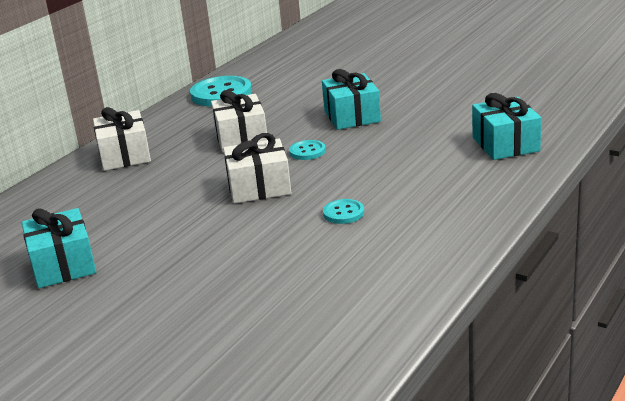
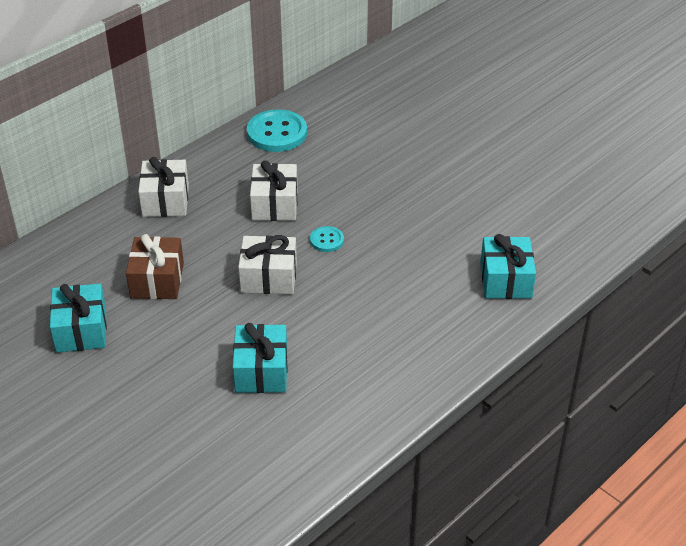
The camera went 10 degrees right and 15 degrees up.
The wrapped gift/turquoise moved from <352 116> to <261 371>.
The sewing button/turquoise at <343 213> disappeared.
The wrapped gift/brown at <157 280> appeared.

- **ASSIGNED TASK**:
Return all material verbatim, pictures omitted.

- **TASK OUTPUT**:
The camera went 10 degrees right and 15 degrees up.
The wrapped gift/turquoise moved from <352 116> to <261 371>.
The sewing button/turquoise at <343 213> disappeared.
The wrapped gift/brown at <157 280> appeared.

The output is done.